## TASK GOAL
Stopping right after the line with "BLUE TOY DUCK [682,274]", please reproduce the material below exactly from its first line.

## MATERIAL PROVIDED

"""

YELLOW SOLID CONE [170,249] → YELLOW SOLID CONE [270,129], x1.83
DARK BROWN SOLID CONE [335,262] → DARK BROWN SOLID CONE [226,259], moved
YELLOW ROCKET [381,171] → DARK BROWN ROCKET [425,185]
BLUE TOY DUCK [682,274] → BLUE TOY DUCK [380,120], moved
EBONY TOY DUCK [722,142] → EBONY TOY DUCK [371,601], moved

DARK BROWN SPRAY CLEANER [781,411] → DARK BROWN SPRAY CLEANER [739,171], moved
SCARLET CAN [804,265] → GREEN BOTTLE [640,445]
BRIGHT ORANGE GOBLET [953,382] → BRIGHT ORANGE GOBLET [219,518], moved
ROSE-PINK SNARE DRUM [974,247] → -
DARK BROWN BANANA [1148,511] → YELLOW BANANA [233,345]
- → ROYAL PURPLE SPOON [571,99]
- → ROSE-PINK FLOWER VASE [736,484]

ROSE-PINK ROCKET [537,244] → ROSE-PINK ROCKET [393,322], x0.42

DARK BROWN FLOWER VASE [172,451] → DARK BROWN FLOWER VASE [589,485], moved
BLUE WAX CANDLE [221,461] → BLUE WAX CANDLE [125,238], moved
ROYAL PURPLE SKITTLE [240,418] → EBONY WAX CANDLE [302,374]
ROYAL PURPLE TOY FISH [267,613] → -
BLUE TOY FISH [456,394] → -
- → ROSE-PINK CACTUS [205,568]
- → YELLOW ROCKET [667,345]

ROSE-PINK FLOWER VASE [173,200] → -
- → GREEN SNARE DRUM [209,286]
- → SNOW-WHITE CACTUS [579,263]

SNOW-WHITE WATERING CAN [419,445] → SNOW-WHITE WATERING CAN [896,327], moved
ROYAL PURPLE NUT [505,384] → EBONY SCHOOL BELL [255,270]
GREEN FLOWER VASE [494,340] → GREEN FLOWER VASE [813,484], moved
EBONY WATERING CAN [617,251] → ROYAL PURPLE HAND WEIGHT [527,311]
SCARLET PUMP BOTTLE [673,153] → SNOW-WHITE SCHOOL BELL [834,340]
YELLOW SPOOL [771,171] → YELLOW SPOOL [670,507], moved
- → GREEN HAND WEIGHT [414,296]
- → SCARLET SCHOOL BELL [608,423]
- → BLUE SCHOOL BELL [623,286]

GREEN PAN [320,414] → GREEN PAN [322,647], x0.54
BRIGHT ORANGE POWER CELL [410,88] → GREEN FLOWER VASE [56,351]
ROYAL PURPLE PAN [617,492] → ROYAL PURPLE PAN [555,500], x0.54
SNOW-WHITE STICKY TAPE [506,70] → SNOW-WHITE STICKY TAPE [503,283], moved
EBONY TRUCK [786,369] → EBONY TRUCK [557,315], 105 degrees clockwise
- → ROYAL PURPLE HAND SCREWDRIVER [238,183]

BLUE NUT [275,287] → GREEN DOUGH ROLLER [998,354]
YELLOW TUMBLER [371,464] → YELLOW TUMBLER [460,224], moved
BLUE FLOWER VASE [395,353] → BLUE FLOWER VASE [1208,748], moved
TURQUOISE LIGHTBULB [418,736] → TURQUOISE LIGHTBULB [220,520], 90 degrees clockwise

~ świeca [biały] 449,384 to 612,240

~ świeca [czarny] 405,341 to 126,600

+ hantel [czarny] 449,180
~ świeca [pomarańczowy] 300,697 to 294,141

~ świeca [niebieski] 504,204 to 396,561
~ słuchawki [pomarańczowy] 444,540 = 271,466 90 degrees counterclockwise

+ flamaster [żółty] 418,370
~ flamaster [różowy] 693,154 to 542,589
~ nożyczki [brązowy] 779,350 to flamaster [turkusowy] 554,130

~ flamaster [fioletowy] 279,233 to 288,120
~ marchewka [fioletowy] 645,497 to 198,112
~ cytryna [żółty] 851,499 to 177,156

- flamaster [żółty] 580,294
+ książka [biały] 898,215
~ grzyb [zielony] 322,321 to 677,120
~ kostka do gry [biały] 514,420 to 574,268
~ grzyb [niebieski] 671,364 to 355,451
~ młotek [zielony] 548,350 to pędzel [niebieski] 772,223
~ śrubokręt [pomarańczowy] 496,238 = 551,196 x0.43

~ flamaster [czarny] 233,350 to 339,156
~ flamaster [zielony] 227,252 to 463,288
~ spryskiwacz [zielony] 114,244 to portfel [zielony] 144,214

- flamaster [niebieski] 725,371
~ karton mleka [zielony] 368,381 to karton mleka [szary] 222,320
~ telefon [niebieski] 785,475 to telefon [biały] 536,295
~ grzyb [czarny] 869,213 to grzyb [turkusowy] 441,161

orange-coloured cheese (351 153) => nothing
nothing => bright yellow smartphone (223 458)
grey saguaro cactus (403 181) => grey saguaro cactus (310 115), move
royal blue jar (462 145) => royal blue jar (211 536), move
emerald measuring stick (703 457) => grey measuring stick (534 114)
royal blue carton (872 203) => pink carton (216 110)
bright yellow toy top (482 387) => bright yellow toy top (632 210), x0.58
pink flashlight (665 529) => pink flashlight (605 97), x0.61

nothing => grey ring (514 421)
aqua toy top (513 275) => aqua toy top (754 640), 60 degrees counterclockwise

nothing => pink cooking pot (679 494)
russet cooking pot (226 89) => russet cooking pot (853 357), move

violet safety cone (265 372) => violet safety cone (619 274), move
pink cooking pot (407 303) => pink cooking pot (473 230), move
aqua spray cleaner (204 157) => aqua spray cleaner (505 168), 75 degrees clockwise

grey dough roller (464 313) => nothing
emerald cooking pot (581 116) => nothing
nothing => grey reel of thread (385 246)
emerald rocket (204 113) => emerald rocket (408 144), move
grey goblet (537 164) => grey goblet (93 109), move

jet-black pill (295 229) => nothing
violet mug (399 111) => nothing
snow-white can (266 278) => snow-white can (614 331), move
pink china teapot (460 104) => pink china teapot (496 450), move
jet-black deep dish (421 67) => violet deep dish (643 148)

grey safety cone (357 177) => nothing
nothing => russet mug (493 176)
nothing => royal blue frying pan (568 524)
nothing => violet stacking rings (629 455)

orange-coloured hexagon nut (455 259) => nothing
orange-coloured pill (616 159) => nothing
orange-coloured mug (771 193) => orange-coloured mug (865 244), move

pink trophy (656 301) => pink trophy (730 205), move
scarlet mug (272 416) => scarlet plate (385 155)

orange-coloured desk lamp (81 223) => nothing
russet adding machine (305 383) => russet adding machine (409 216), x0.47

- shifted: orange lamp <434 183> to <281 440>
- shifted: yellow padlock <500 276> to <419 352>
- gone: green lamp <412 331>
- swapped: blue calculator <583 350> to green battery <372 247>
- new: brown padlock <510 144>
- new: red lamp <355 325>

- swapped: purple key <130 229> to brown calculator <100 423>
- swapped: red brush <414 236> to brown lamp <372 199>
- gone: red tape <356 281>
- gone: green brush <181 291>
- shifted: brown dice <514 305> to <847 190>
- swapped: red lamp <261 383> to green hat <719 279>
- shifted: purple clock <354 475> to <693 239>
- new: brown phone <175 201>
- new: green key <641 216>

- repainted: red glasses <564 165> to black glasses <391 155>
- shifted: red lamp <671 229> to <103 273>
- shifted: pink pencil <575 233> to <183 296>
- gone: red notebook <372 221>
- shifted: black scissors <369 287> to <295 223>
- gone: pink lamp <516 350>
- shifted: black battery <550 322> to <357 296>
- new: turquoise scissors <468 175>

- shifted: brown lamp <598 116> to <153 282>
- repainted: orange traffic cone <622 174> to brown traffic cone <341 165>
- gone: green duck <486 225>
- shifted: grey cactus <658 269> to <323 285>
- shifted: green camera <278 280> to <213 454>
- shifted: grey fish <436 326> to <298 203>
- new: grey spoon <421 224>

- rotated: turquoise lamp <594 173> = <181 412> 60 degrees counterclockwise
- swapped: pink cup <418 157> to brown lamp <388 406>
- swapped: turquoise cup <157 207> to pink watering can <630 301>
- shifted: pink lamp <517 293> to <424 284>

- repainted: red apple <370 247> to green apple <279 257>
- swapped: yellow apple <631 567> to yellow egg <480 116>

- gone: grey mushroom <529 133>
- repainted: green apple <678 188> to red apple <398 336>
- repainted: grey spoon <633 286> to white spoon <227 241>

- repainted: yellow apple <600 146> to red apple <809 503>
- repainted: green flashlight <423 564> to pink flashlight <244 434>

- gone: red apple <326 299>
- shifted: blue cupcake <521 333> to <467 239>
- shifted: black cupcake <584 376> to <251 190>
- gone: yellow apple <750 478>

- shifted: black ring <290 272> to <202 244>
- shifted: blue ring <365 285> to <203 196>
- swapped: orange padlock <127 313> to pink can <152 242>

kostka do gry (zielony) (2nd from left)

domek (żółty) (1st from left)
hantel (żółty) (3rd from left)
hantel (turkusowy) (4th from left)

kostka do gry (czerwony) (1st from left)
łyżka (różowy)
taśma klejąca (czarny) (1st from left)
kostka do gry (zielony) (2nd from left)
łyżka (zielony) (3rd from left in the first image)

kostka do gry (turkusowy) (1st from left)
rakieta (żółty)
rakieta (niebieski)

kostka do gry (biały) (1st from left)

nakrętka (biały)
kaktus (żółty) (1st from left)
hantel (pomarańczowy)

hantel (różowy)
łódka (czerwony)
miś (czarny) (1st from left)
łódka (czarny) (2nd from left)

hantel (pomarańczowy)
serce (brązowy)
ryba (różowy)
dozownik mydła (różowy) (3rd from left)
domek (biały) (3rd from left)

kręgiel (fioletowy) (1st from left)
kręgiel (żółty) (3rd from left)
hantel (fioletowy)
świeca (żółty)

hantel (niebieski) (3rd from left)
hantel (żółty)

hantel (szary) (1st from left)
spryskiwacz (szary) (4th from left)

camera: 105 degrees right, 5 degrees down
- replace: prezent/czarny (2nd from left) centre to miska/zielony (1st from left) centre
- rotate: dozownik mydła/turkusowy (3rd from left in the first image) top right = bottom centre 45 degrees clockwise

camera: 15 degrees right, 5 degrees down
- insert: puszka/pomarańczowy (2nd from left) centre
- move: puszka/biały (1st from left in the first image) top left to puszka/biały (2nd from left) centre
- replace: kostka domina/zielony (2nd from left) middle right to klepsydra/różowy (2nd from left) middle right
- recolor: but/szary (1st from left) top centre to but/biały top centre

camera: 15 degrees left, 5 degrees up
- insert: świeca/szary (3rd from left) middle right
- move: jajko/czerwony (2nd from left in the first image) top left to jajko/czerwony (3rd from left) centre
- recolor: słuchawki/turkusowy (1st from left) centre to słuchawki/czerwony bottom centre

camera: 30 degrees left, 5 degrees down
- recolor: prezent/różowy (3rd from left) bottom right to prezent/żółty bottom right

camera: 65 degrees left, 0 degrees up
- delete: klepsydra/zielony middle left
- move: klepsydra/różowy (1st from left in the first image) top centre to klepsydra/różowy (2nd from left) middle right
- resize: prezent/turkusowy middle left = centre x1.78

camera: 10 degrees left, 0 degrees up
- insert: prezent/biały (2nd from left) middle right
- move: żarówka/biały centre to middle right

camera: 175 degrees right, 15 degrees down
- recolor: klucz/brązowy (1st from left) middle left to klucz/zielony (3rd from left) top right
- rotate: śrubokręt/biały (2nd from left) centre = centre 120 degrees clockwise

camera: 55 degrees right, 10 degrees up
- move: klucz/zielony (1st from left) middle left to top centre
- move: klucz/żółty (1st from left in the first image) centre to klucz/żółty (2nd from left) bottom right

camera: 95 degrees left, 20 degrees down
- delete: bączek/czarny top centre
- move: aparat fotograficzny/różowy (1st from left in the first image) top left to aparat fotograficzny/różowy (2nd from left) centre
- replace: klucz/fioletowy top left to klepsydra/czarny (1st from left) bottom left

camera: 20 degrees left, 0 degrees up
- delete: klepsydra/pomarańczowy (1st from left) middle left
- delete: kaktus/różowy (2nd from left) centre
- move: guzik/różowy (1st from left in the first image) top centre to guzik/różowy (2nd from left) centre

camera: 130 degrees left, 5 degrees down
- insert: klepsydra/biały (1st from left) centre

"""

## THE ANSWER
YELLOW SOLID CONE [170,249] → YELLOW SOLID CONE [270,129], x1.83
DARK BROWN SOLID CONE [335,262] → DARK BROWN SOLID CONE [226,259], moved
YELLOW ROCKET [381,171] → DARK BROWN ROCKET [425,185]
BLUE TOY DUCK [682,274] → BLUE TOY DUCK [380,120], moved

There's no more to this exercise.